Please gather every line of the material below that contains the string "major". Case counts.

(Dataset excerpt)
━━━━━━━━━━━━━━━━━━━━━━━━━━━━━━
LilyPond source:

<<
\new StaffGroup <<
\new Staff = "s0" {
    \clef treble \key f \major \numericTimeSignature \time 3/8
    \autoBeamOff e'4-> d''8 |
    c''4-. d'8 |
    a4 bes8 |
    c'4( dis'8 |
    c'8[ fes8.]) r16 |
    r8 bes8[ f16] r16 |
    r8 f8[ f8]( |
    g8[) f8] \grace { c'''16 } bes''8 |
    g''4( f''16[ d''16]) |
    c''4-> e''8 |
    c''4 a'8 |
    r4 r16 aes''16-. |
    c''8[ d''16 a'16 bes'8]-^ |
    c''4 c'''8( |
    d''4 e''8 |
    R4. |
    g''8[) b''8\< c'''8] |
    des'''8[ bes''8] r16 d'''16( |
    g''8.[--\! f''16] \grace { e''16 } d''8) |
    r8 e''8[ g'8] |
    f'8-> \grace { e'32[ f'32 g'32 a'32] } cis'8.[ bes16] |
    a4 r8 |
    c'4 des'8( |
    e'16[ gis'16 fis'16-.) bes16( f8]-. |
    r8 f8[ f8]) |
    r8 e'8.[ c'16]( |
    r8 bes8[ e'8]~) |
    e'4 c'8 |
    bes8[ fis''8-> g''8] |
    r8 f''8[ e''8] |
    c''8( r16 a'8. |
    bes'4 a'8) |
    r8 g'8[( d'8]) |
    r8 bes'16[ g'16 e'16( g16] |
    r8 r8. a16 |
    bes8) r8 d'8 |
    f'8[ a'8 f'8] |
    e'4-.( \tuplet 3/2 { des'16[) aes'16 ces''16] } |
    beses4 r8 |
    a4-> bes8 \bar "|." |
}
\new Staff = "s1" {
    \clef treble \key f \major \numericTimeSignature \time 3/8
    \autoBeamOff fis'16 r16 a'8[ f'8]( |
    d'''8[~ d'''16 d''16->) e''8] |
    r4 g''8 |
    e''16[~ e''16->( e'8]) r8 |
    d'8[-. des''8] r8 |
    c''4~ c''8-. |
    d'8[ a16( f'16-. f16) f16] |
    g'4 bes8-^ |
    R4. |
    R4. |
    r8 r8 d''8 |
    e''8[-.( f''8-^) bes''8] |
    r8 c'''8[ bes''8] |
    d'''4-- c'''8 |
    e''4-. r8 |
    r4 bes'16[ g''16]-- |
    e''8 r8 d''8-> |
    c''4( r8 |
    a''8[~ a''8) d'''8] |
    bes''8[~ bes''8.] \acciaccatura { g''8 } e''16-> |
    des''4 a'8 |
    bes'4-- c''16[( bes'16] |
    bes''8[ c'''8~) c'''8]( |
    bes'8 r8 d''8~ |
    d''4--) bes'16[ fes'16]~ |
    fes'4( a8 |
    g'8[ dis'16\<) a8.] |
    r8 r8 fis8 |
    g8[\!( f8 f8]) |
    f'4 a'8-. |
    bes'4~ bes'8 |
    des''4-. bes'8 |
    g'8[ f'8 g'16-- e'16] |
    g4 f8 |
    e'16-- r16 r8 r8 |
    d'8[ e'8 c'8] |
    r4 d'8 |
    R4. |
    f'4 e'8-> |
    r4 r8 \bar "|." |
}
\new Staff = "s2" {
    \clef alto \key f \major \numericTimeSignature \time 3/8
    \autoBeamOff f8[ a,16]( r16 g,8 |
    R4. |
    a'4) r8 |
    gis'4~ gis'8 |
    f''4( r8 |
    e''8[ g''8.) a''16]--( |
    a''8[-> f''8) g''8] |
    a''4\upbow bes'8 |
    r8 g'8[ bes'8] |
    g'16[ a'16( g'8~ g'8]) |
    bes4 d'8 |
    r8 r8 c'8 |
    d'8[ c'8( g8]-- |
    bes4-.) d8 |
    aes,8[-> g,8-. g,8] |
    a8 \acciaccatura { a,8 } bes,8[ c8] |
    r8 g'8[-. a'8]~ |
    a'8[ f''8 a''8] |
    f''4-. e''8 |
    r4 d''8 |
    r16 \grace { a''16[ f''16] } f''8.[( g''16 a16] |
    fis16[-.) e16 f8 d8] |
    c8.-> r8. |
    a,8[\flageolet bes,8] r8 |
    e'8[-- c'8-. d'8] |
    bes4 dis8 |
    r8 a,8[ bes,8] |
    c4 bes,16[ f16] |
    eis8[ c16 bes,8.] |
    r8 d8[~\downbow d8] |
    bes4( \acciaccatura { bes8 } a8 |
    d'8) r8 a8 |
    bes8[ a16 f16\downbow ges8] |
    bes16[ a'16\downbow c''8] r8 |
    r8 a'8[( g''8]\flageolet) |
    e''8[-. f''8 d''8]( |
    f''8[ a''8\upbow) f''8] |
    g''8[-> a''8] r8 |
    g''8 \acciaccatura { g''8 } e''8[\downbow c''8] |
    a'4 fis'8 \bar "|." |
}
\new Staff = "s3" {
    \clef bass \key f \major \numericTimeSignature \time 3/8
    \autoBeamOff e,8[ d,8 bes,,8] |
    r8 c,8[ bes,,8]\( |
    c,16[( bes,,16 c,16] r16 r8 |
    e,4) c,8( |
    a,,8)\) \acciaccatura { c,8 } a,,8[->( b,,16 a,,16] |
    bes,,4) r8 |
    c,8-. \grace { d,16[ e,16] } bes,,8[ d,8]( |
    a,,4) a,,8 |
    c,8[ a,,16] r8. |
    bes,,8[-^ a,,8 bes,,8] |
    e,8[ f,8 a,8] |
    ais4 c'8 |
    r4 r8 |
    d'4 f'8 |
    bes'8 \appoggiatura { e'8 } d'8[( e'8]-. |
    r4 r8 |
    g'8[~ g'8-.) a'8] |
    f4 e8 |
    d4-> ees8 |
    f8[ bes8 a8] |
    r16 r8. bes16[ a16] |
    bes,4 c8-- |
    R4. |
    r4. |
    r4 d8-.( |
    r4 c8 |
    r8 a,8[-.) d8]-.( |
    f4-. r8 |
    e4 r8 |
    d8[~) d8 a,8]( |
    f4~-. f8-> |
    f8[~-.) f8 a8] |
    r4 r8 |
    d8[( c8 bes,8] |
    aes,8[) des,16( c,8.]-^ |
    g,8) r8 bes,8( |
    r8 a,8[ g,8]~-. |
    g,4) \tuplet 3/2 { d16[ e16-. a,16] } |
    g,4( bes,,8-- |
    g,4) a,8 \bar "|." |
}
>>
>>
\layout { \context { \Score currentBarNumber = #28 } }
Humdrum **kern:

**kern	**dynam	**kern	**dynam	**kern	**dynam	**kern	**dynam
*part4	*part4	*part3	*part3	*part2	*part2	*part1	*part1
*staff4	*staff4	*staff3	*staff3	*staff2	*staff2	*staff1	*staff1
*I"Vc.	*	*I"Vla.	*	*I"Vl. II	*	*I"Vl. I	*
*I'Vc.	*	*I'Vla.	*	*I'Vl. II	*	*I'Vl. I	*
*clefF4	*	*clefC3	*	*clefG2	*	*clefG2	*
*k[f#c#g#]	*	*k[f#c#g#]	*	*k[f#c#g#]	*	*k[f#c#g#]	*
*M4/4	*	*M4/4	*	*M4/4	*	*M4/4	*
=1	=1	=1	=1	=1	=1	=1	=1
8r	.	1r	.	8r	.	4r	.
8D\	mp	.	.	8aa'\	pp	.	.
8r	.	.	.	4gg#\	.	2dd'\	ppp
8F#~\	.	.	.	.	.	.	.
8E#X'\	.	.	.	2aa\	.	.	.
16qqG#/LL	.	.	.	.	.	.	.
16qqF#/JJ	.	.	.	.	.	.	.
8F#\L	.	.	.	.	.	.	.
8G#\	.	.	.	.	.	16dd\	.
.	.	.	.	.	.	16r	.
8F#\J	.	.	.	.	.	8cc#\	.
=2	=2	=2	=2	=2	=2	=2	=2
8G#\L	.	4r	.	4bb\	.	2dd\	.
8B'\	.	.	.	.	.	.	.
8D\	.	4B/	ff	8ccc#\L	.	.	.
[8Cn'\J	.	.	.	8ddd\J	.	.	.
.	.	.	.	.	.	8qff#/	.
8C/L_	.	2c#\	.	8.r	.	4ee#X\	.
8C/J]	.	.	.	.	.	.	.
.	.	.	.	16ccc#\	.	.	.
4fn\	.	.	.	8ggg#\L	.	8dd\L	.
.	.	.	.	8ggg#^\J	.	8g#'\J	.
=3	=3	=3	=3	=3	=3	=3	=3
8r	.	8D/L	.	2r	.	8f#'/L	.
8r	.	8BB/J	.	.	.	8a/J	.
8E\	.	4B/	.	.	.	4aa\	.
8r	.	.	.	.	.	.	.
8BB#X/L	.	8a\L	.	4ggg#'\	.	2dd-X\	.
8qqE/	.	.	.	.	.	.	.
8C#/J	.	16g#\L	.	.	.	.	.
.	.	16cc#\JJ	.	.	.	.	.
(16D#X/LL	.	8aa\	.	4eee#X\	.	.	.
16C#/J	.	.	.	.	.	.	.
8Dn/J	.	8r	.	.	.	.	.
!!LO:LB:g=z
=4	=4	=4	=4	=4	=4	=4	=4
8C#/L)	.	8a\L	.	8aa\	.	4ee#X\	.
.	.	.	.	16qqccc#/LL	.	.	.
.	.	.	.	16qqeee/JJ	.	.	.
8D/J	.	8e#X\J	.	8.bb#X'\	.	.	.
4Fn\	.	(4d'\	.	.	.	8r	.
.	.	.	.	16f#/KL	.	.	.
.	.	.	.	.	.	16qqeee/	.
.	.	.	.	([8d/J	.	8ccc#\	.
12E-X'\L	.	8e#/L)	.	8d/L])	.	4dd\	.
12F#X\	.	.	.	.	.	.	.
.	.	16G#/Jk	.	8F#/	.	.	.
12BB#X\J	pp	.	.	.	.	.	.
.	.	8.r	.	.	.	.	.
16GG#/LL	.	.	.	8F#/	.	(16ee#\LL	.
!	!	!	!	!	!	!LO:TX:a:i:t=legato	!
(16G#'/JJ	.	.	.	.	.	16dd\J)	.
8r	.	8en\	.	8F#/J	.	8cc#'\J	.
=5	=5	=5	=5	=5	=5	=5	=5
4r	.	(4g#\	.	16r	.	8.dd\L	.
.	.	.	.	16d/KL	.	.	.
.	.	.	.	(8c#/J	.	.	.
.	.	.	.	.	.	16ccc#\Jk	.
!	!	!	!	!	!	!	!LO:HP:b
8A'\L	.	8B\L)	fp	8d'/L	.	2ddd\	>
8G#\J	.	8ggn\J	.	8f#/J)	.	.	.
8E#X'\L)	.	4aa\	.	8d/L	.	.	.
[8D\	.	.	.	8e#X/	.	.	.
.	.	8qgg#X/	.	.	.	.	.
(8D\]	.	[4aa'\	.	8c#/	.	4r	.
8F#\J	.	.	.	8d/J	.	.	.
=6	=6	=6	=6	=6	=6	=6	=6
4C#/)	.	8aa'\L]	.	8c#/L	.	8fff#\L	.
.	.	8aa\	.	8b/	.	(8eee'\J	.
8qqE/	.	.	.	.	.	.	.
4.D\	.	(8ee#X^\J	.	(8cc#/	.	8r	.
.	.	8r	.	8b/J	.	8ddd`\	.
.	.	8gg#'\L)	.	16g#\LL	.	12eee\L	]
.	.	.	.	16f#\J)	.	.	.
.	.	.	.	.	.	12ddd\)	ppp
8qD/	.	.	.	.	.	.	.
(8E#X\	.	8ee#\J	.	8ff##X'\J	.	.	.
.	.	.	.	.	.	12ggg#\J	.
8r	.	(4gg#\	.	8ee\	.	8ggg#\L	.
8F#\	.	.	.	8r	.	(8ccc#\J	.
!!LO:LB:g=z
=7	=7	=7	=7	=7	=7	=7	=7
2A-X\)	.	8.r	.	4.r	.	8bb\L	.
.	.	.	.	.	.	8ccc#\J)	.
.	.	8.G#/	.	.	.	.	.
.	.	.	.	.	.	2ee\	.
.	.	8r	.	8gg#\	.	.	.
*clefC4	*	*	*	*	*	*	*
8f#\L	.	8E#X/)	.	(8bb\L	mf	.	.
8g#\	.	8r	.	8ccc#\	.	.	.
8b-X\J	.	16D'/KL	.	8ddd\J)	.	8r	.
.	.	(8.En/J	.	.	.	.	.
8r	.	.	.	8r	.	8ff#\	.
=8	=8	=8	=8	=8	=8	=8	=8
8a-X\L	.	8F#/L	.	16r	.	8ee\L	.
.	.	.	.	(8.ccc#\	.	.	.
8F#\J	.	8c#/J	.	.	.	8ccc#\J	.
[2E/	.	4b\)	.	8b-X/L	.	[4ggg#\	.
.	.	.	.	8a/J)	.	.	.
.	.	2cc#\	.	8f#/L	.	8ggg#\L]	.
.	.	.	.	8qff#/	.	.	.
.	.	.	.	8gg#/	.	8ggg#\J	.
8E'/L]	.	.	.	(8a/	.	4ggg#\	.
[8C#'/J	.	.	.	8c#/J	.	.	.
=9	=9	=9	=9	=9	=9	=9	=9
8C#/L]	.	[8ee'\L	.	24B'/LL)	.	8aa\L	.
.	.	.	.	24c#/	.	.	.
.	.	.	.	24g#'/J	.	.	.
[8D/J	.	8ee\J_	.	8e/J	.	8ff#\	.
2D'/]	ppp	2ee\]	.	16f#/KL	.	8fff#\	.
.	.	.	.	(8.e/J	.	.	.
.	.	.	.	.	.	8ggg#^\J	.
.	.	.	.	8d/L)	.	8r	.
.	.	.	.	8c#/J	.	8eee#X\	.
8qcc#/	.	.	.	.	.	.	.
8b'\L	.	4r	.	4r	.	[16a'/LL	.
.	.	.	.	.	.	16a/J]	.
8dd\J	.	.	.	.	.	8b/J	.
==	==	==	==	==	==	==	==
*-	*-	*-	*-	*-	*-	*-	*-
━━━━━━━━━━━━━━━━━━━━━━━━━━━━━━
### RESULT
    \clef treble \key f \major \numericTimeSignature \time 3/8
    \clef treble \key f \major \numericTimeSignature \time 3/8
    \clef alto \key f \major \numericTimeSignature \time 3/8
    \clef bass \key f \major \numericTimeSignature \time 3/8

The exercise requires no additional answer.